*** Opening STORED DATA ***
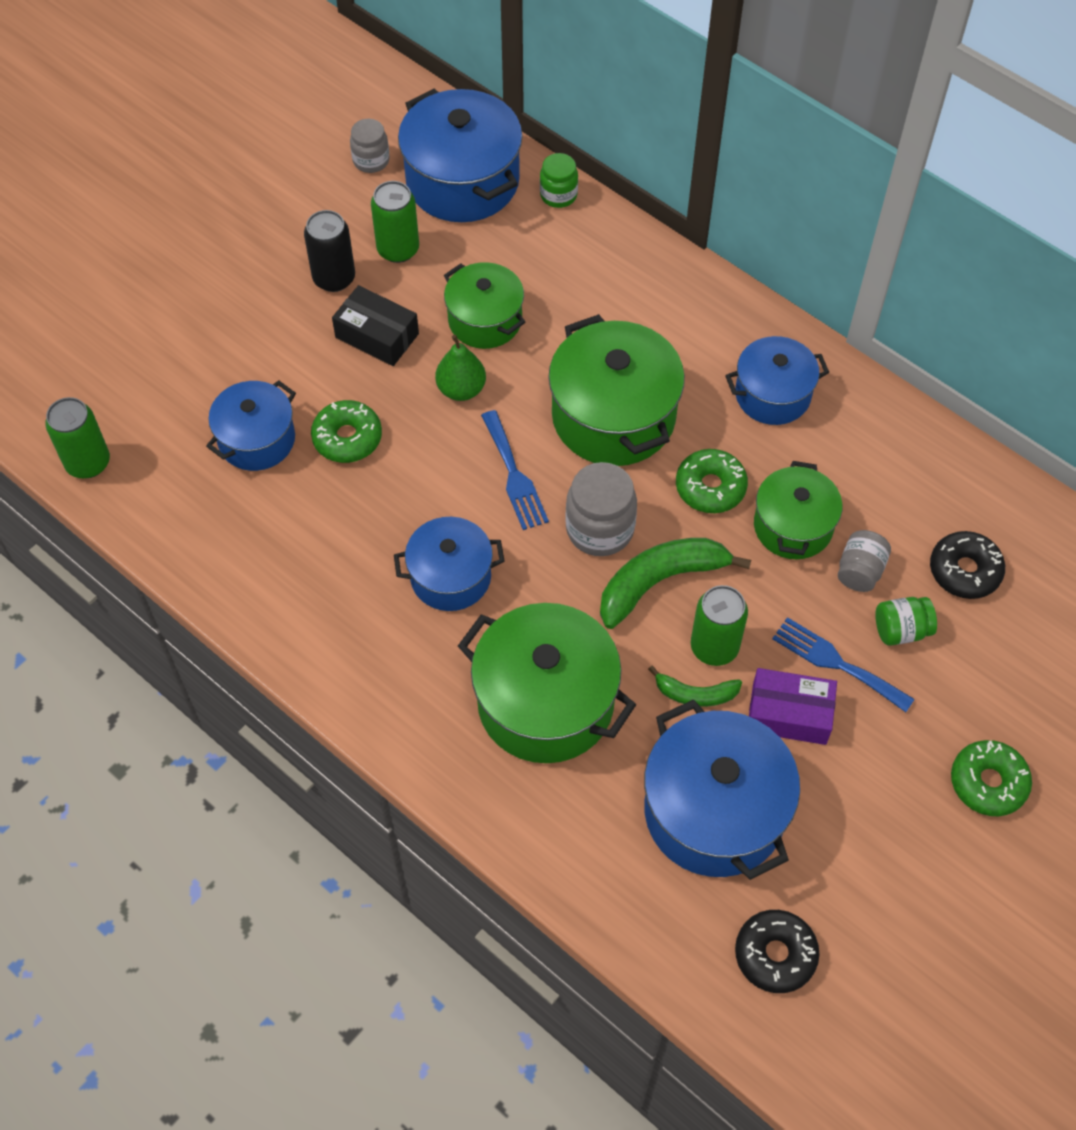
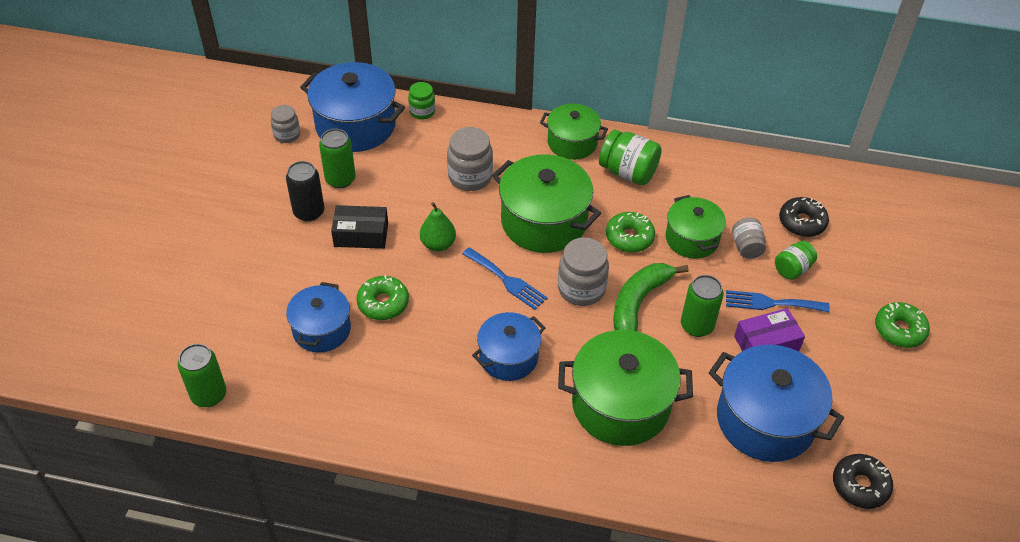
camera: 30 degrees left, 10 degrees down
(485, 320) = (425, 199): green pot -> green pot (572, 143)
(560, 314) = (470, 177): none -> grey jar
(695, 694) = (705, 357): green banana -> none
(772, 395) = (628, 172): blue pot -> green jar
*** Closing STORED DATA ***
*** Opening STORED DATA ***
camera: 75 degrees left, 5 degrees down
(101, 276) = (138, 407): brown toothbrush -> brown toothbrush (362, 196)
*** Closing STORED DATA ***
*** Opening STORED DATA ***
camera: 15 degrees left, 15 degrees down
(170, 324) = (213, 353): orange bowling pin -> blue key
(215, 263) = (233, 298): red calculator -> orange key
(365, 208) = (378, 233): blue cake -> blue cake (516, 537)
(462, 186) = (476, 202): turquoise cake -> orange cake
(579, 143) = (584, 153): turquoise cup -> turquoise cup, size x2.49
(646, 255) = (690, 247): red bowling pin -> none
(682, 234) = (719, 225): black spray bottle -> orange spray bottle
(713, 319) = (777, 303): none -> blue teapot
*** Closing STORED DATA ***
• _DIRECTIONS_: Please count, in the material above, the lines that hold the word "degrees", and report only the total.

• _TASK RESULT_: 3